_INFORMATION SHOWN_
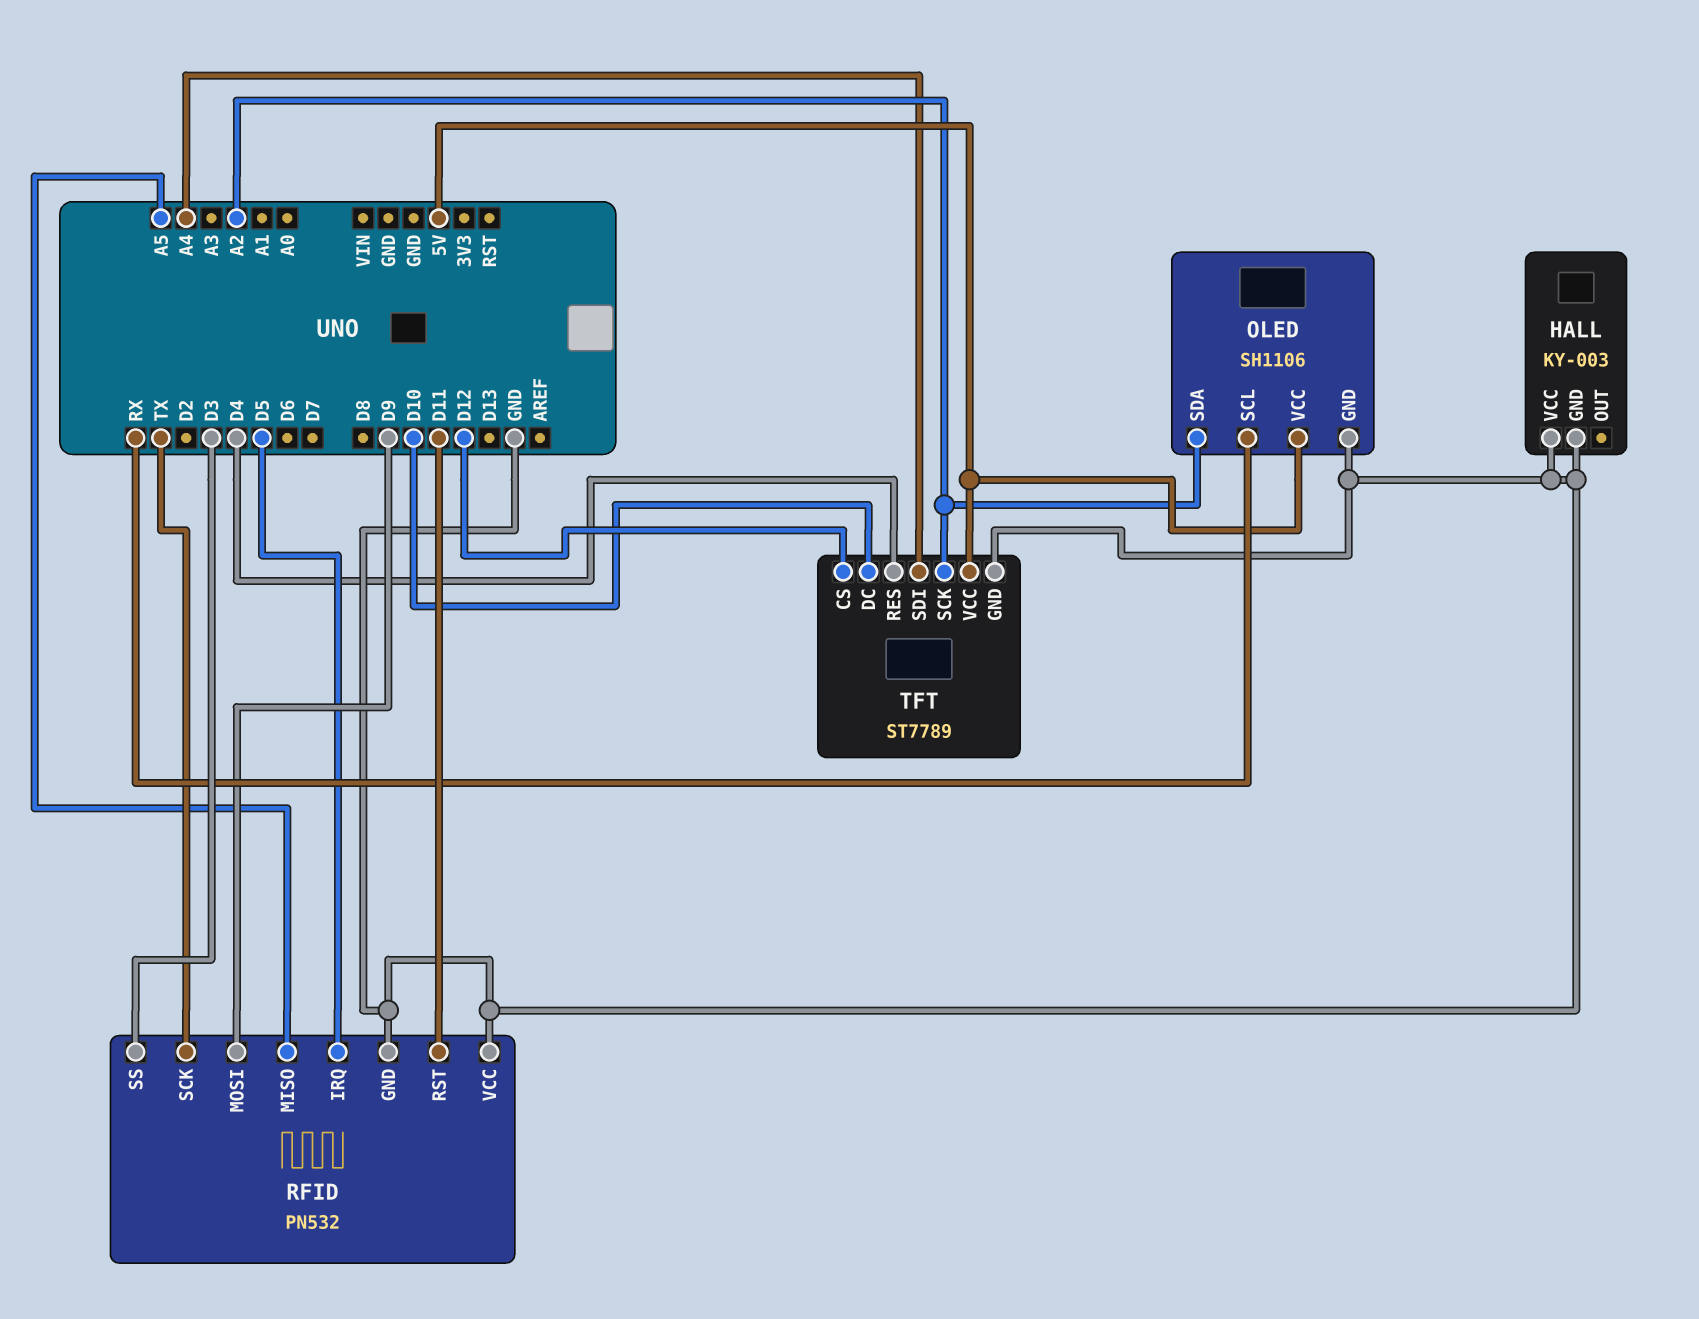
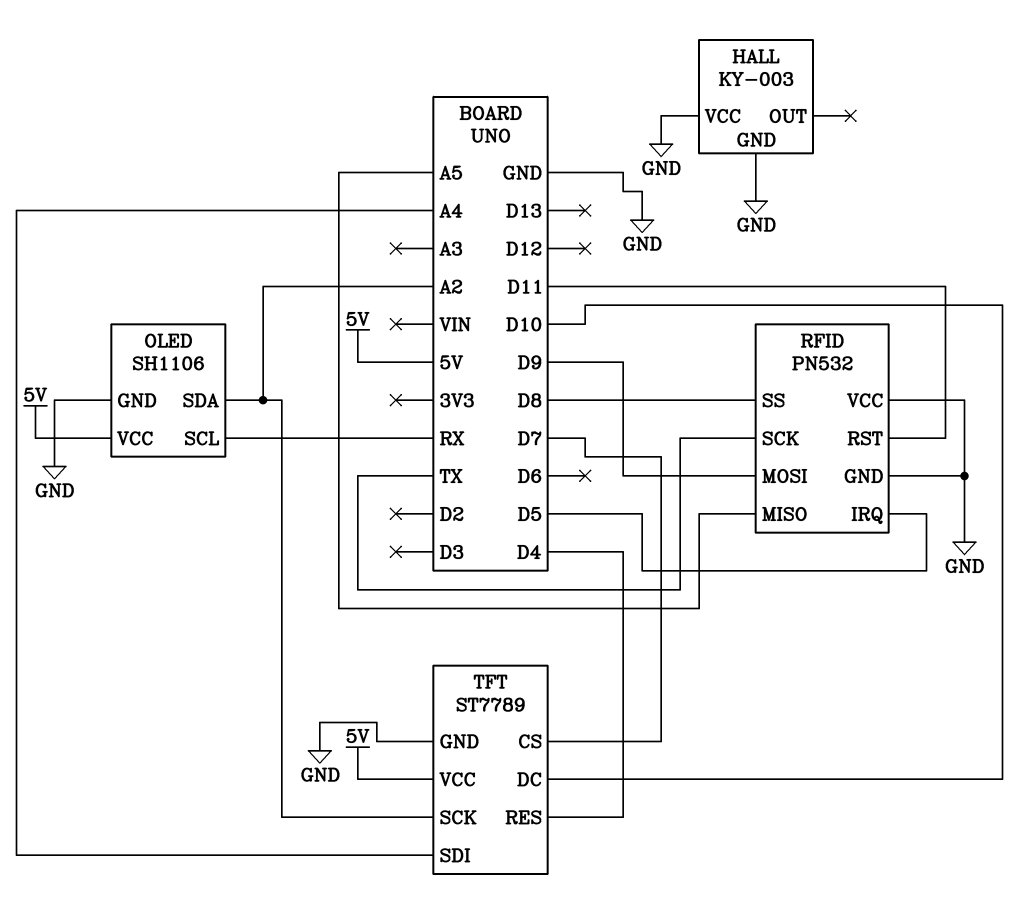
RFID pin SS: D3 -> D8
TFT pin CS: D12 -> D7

==

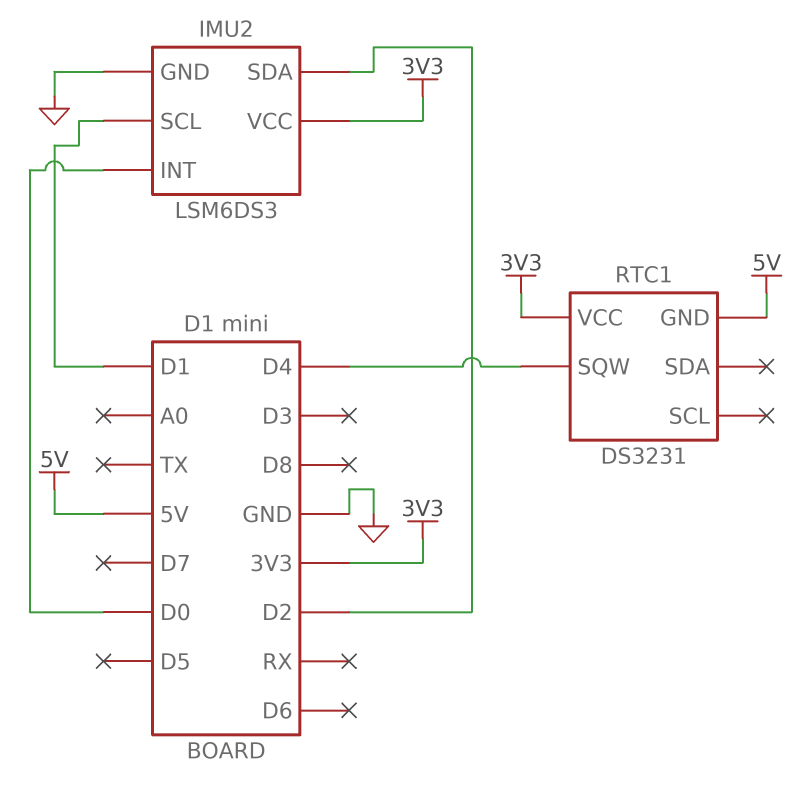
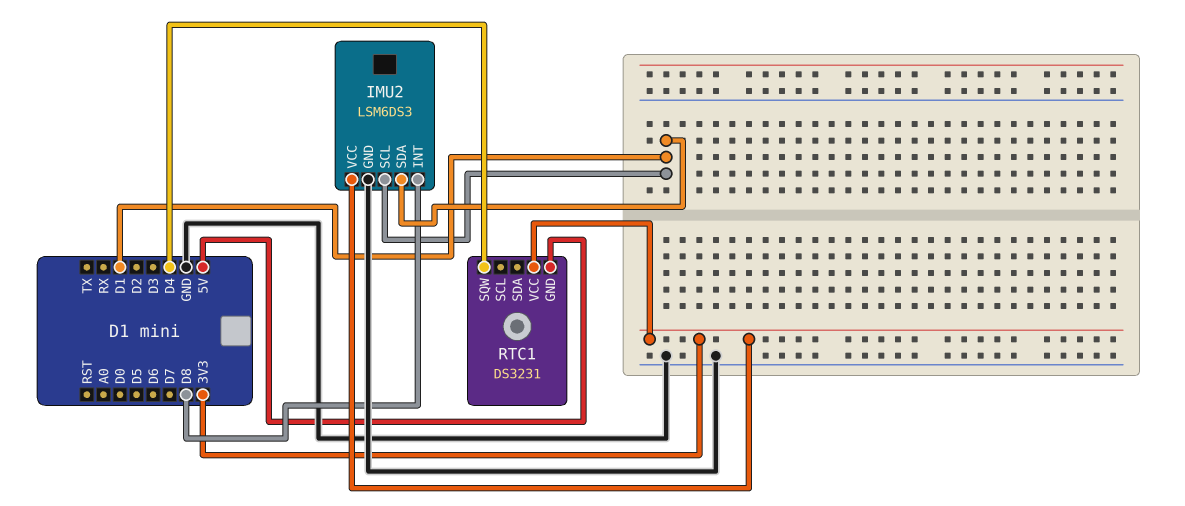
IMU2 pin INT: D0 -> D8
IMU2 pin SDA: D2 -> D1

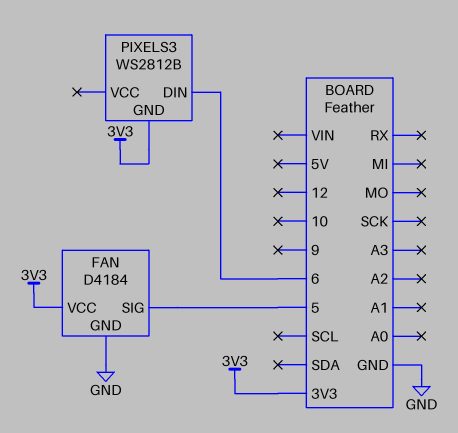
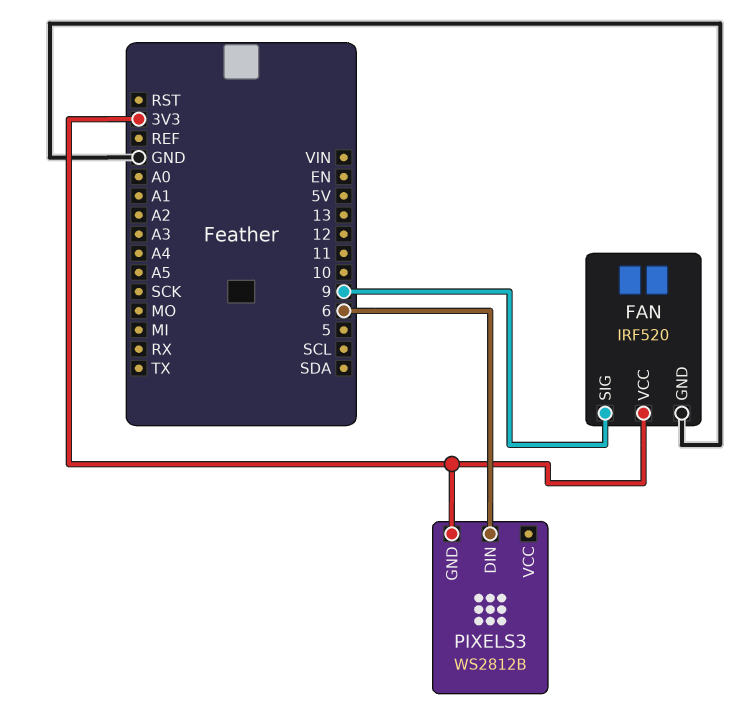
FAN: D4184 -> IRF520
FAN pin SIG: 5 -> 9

...

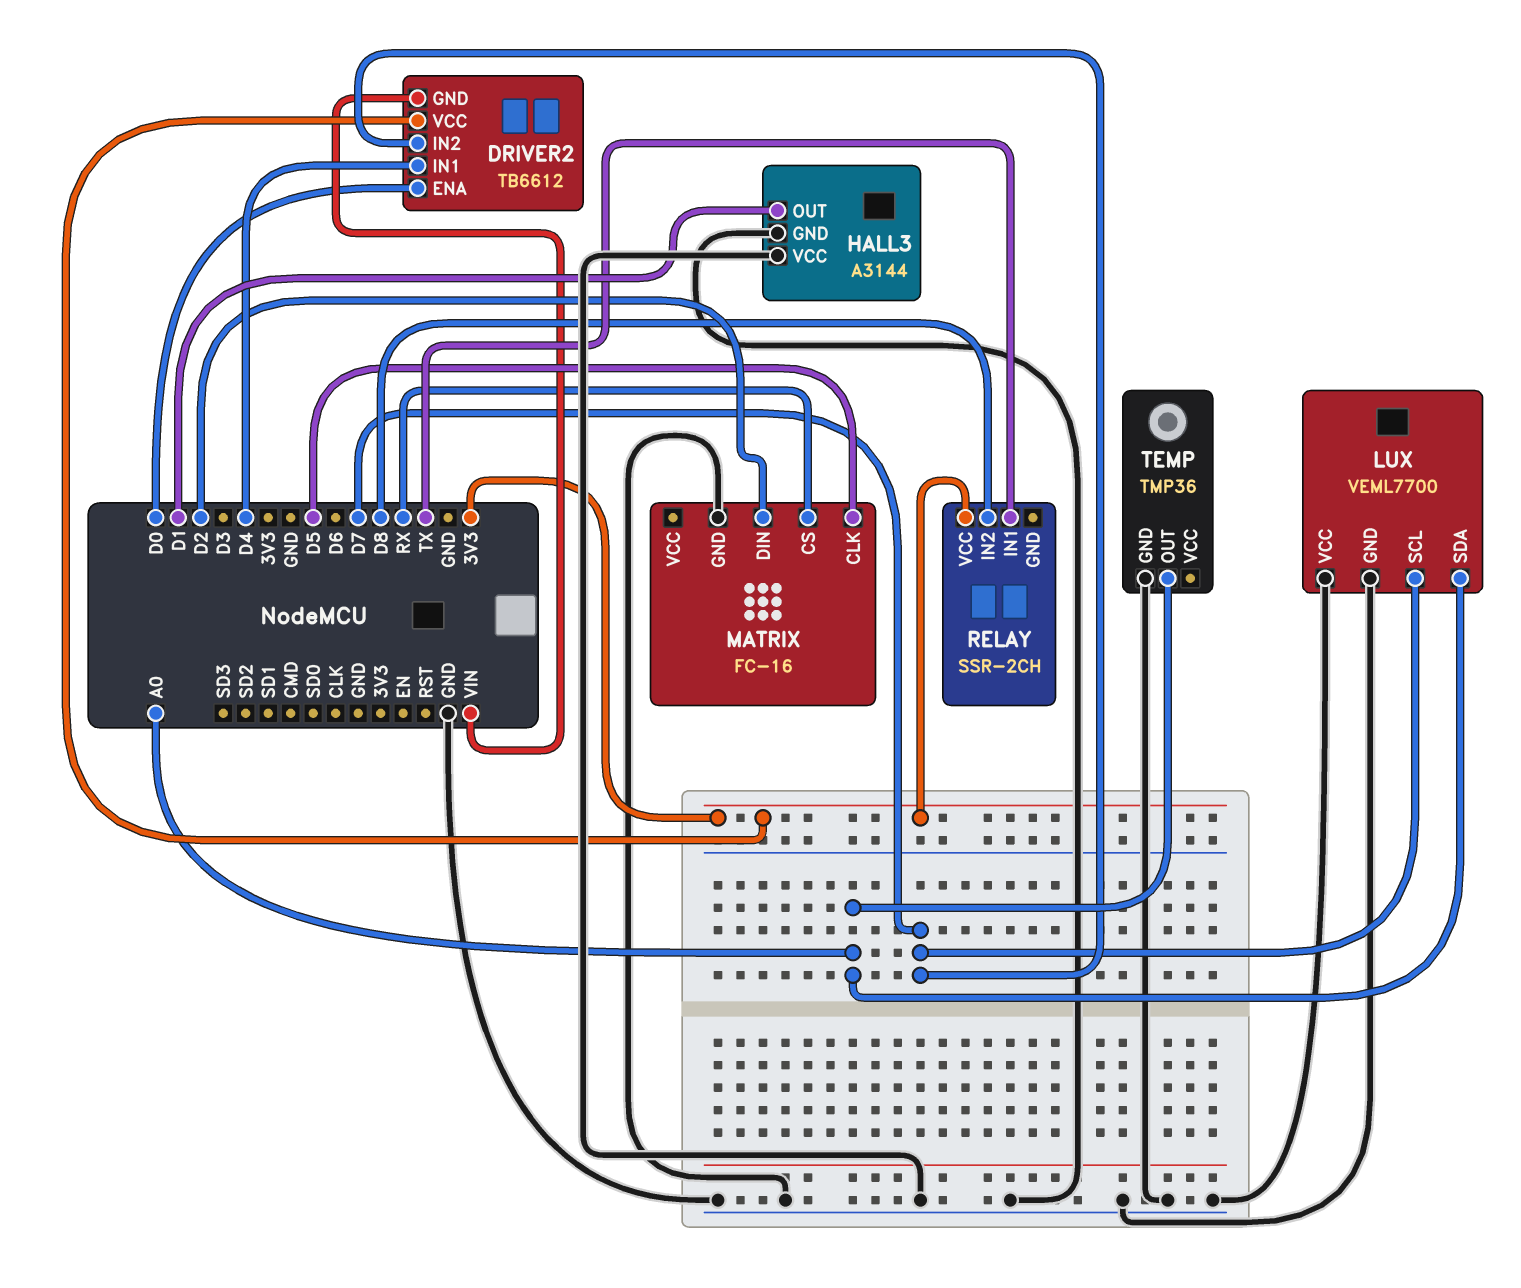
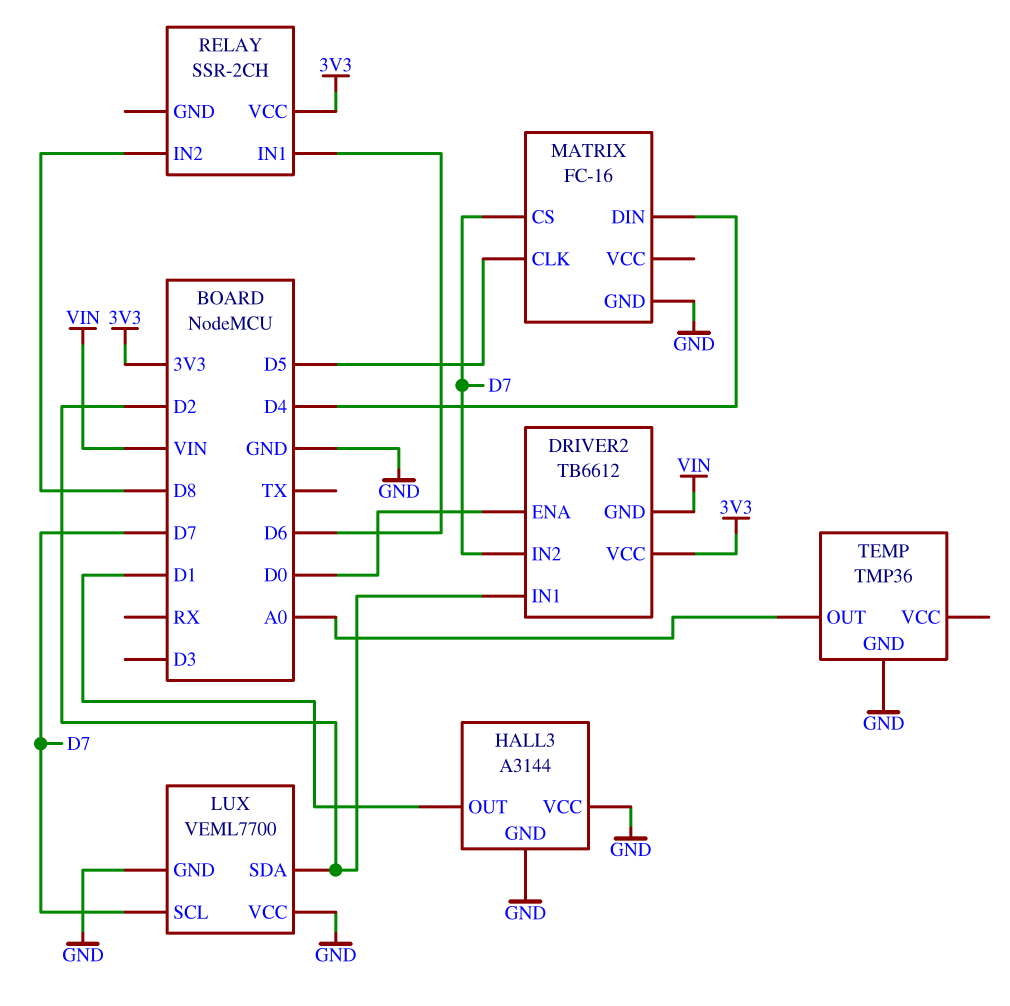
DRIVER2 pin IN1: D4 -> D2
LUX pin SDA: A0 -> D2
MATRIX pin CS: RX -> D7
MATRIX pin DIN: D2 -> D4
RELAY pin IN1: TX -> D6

_PROBLEM TO SOLVE_
Using the records above, report the number of lines that include the string "MATRIX", with nothing added.

_THE ANSWER_
2